- _TO DO_:
Copy word for word, please, the lines of the entries below running from the one containing "white capsule [364,297,415,341]" to the one containing "purple toothbrush [531,243,657,269]", both ends included.

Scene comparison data

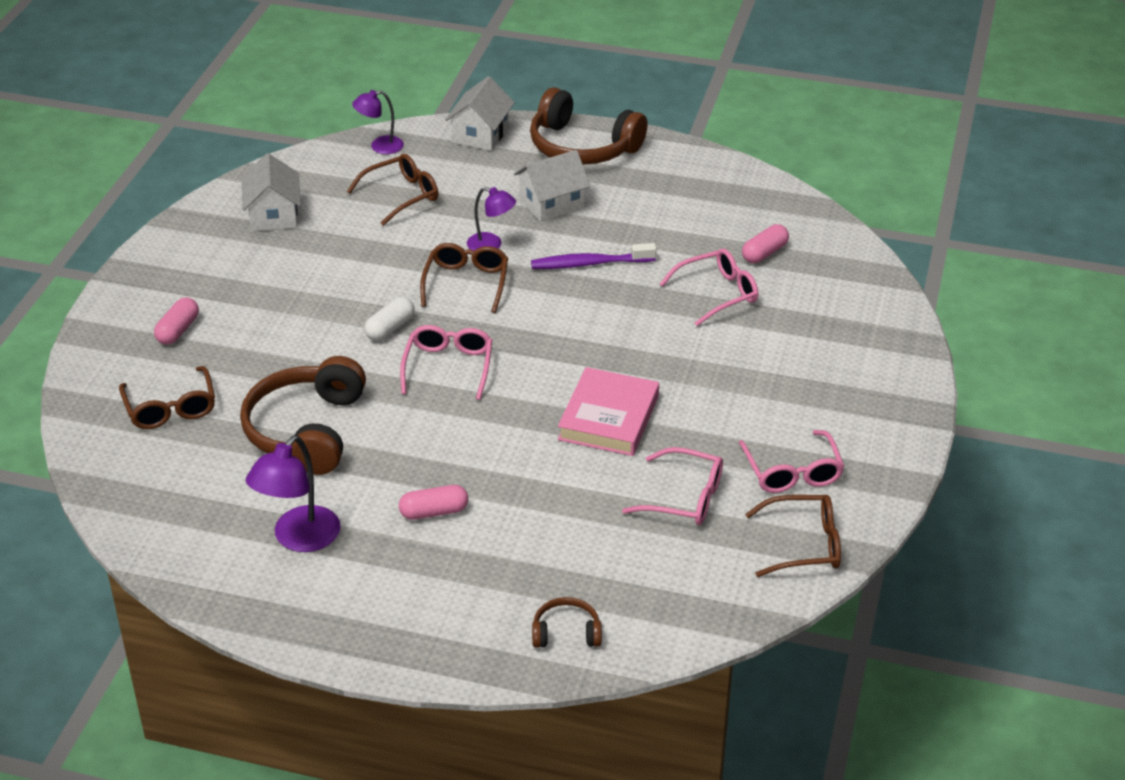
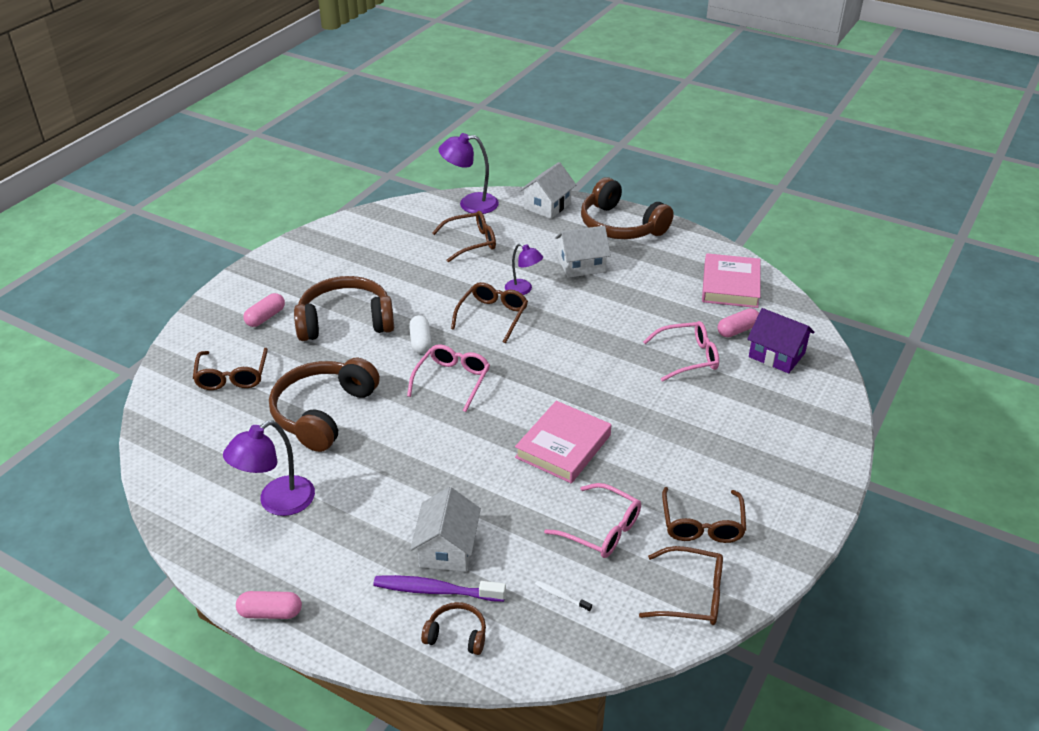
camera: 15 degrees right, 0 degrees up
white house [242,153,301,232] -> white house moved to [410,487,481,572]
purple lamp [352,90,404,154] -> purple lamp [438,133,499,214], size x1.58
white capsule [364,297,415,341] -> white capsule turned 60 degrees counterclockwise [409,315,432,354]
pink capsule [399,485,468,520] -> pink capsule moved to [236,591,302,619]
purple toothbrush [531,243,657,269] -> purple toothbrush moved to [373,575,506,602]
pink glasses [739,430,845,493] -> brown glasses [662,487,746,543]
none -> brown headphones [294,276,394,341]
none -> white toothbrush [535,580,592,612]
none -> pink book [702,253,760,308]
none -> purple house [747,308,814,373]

--

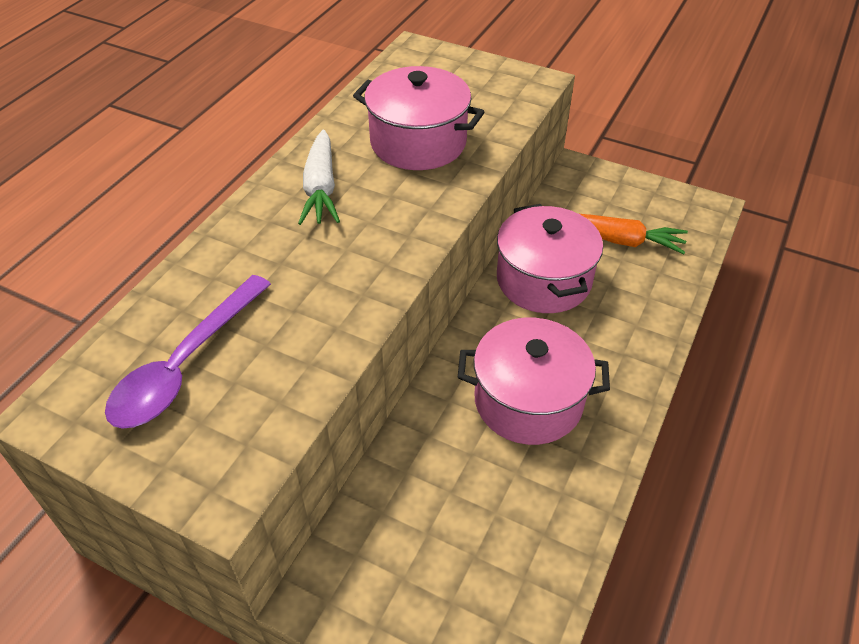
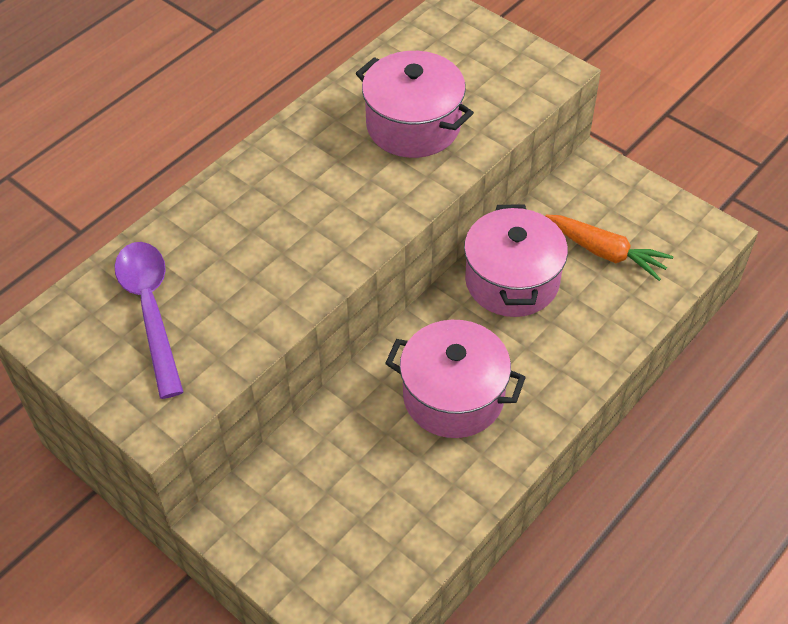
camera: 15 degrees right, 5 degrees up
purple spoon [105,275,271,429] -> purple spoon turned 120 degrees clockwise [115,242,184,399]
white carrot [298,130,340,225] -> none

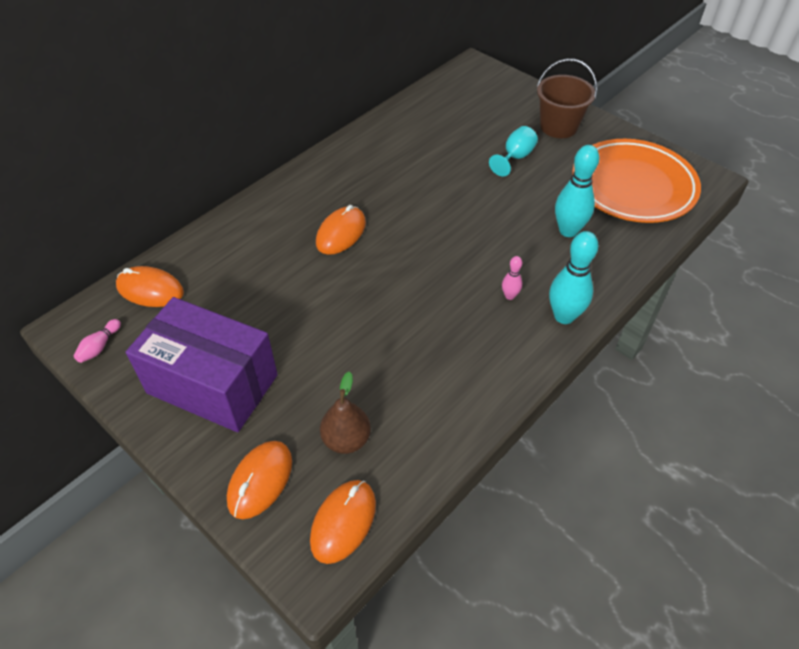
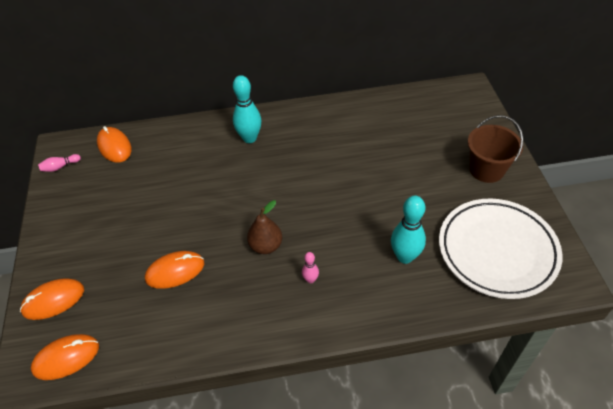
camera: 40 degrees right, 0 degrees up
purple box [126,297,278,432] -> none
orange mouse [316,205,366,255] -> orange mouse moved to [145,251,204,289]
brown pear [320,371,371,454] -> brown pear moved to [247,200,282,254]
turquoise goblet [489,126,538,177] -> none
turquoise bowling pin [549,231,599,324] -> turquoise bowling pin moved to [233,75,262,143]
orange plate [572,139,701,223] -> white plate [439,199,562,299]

- _ANSWER BELOW_:
white capsule [364,297,415,341] -> white capsule turned 60 degrees counterclockwise [409,315,432,354]
pink capsule [399,485,468,520] -> pink capsule moved to [236,591,302,619]
purple toothbrush [531,243,657,269] -> purple toothbrush moved to [373,575,506,602]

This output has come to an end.